(Object correspondence data)
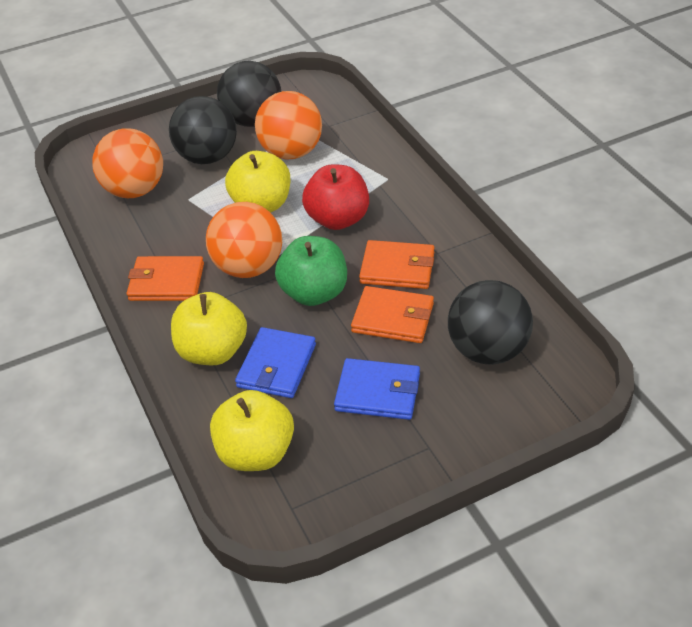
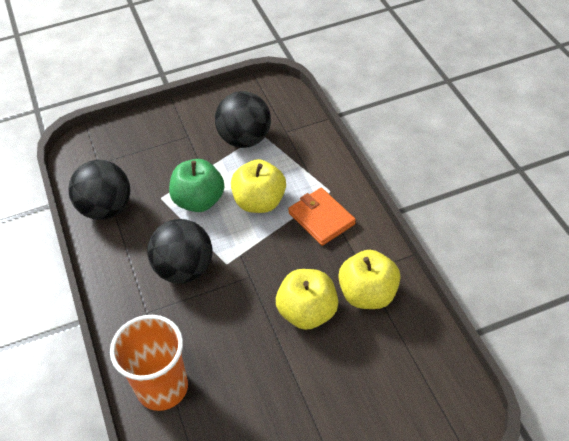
blue wallet: 2 -> 0
orange ball: 3 -> 0
orange cup: 0 -> 1
orange wallet: 3 -> 1
red apple: 1 -> 0

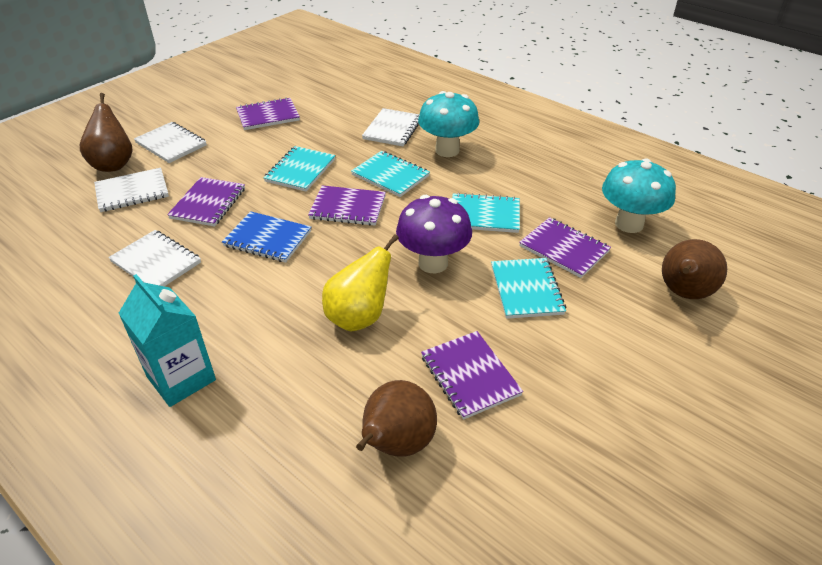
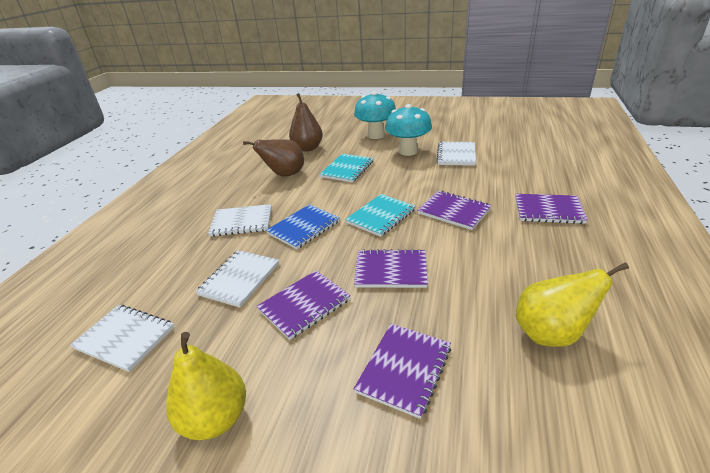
brown pear: 3 -> 2
purple mushroom: 1 -> 0
turquoise carton: 1 -> 0
turquoise notebook: 4 -> 2
yellow pear: 1 -> 2

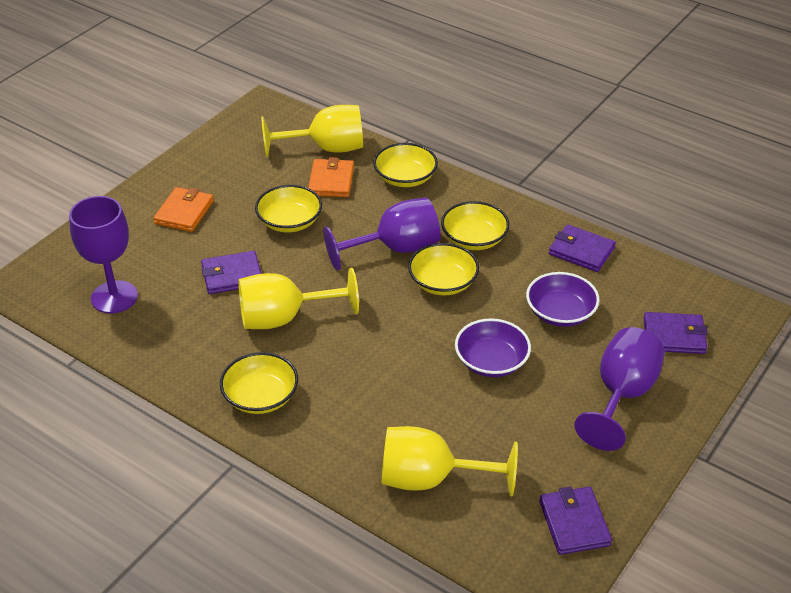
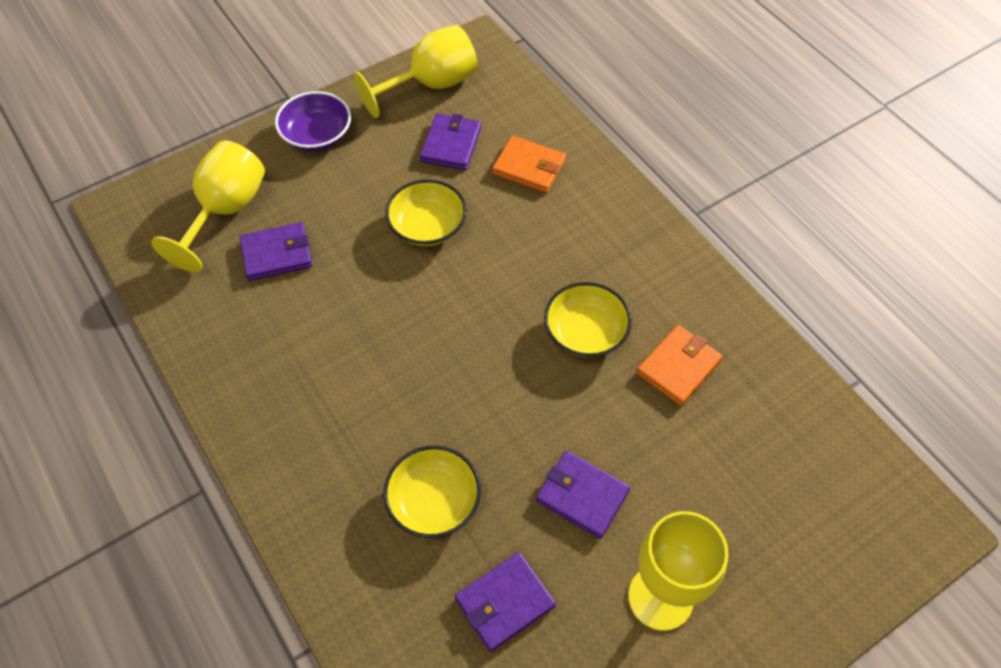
purple bowl: 2 -> 1
purple goblet: 3 -> 0
yellow bowl: 5 -> 3

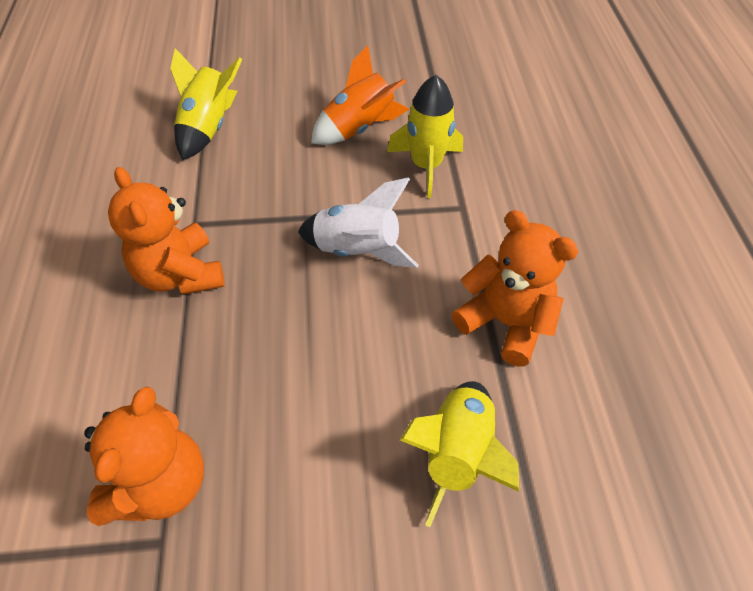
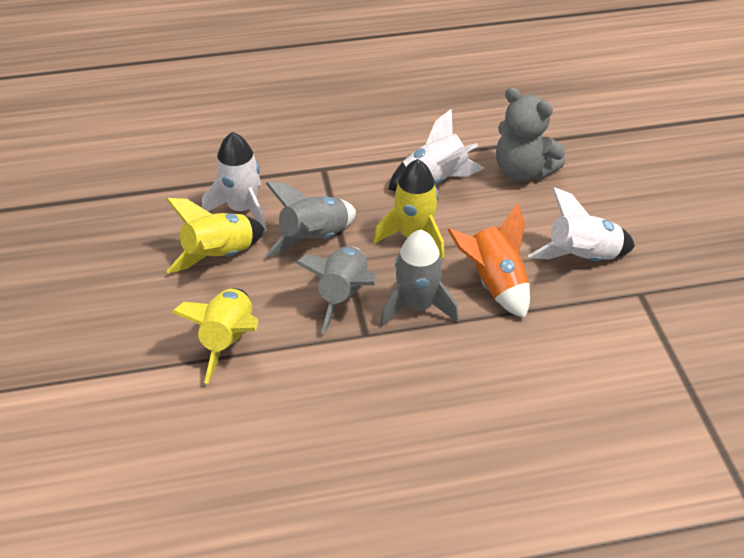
grey rocket: 0 -> 3
grey teddy bear: 0 -> 1
orange teddy bear: 3 -> 0
white rocket: 1 -> 3

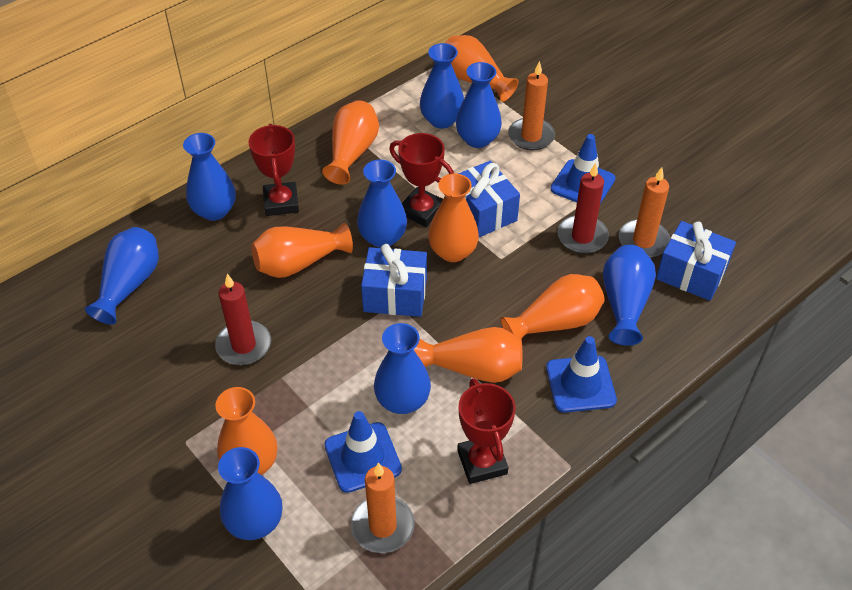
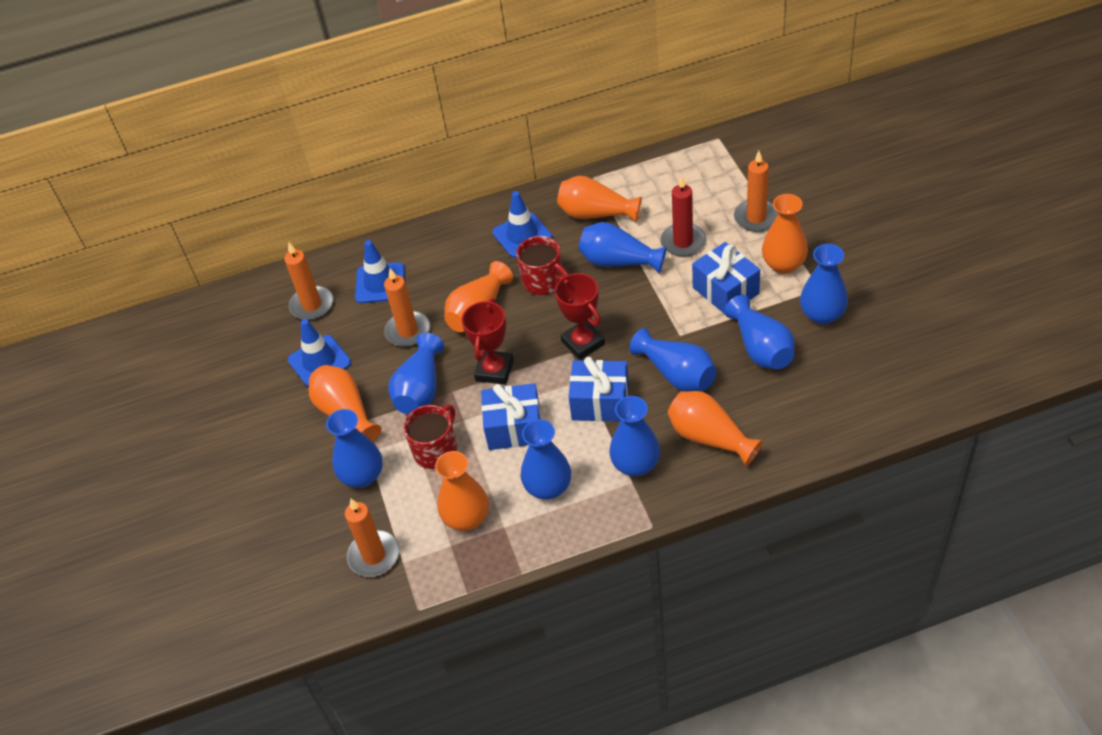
orange candle: 3 -> 4
orange vase: 7 -> 6
red candle: 2 -> 1
red mug: 0 -> 2
red trophy: 3 -> 2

TASK DESCRIPTION: Apart from the pictures, which are to be omitted, every record must be transcribed exactly.

PROBLEM SOLUTION:
blue wallet: 2 -> 0
orange ball: 3 -> 0
orange cup: 0 -> 1
orange wallet: 3 -> 1
red apple: 1 -> 0

brown pear: 3 -> 2
purple mushroom: 1 -> 0
turquoise carton: 1 -> 0
turquoise notebook: 4 -> 2
yellow pear: 1 -> 2

purple bowl: 2 -> 1
purple goblet: 3 -> 0
yellow bowl: 5 -> 3

grey rocket: 0 -> 3
grey teddy bear: 0 -> 1
orange teddy bear: 3 -> 0
white rocket: 1 -> 3

orange candle: 3 -> 4
orange vase: 7 -> 6
red candle: 2 -> 1
red mug: 0 -> 2
red trophy: 3 -> 2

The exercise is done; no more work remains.